# DATASET RECORDS
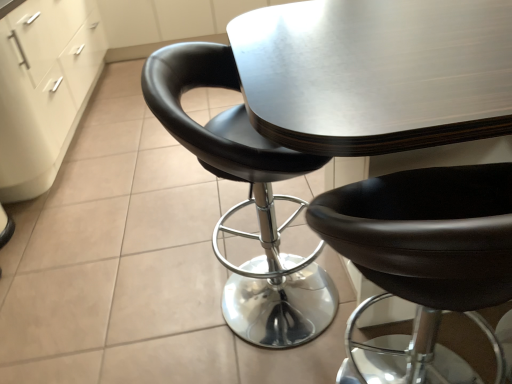
Question: Visually, is white matte file cabinet at lower left positioned to the left or to the right of black leather chair at center, which is the 1th chair from left to right?

Choices:
 (A) right
 (B) left

Answer: (B)

Question: From the image's perspective, is white matte file cabinet at lower left positioned above or below black leather chair at center, which is the 2th chair from right to left?

Choices:
 (A) below
 (B) above

Answer: (B)

Question: Which of these objects is positioned farthest from the white matte file cabinet at lower left?

Choices:
 (A) black leather chair at center, which is the 1th chair from left to right
 (B) black leather chair at center, the first chair in the right-to-left sequence

Answer: (B)

Question: Which object is positioned closest to the black leather chair at center, the first chair in the right-to-left sequence?

Choices:
 (A) white matte file cabinet at lower left
 (B) black leather chair at center, which is the 2th chair from right to left

Answer: (B)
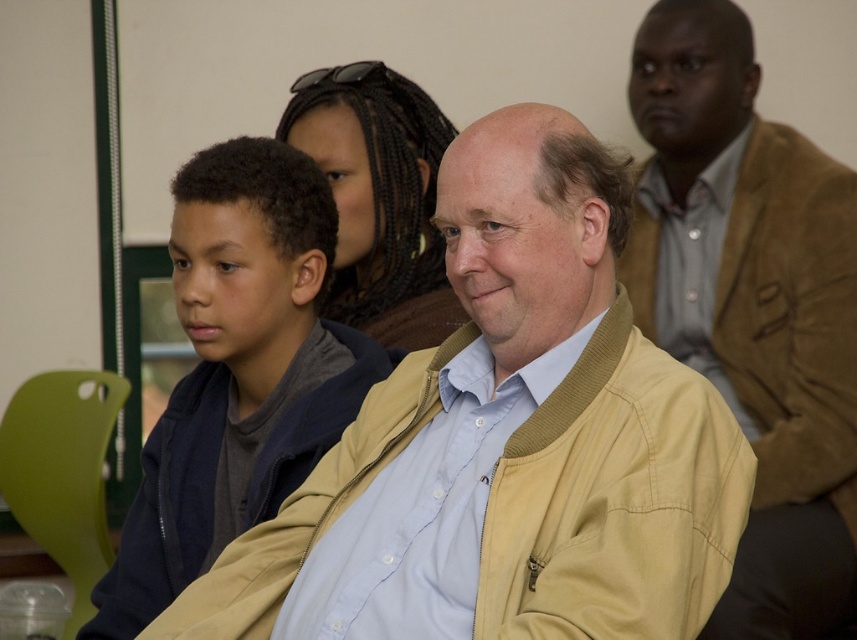
Where is the brown leather jacket at upper right located in the image?

The brown leather jacket at upper right is located at point (752, 305) in the image.

In the scene described, which object is positioned to the right of the other between the light beige jacket at center and the brown braided hair at center?

The light beige jacket at center is positioned to the right of the brown braided hair at center.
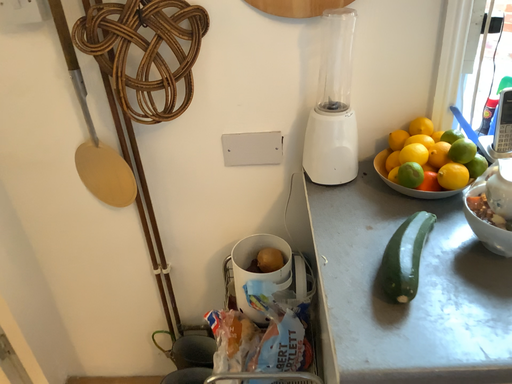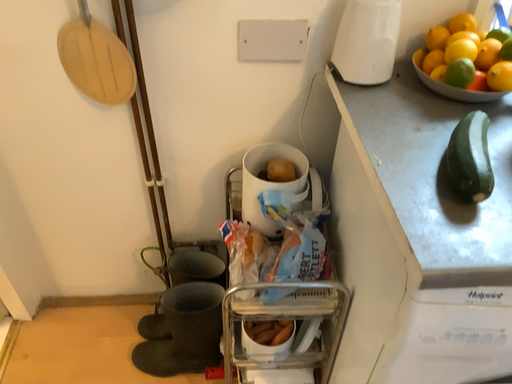
Question: Which way did the camera rotate in the video?

Choices:
 (A) rotated upward
 (B) rotated downward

# SHORT TASK
Reproduce every row above word for word, omitting the pictures.

# WRITTEN ANSWER
Question: Visually, is white matte file cabinet at lower left positioned to the left or to the right of black leather chair at center, which is the 1th chair from left to right?

Choices:
 (A) right
 (B) left

Answer: (B)

Question: From the image's perspective, is white matte file cabinet at lower left positioned above or below black leather chair at center, which is the 2th chair from right to left?

Choices:
 (A) below
 (B) above

Answer: (B)

Question: Which of these objects is positioned farthest from the white matte file cabinet at lower left?

Choices:
 (A) black leather chair at center, which is the 1th chair from left to right
 (B) black leather chair at center, the first chair in the right-to-left sequence

Answer: (B)

Question: Which object is positioned closest to the black leather chair at center, the first chair in the right-to-left sequence?

Choices:
 (A) white matte file cabinet at lower left
 (B) black leather chair at center, which is the 2th chair from right to left

Answer: (B)
Where is the brown leather jacket at upper right located in the image?

The brown leather jacket at upper right is located at point (752, 305) in the image.

In the scene described, which object is positioned to the right of the other between the light beige jacket at center and the brown braided hair at center?

The light beige jacket at center is positioned to the right of the brown braided hair at center.
Question: Which way did the camera rotate in the video?

Choices:
 (A) rotated upward
 (B) rotated downward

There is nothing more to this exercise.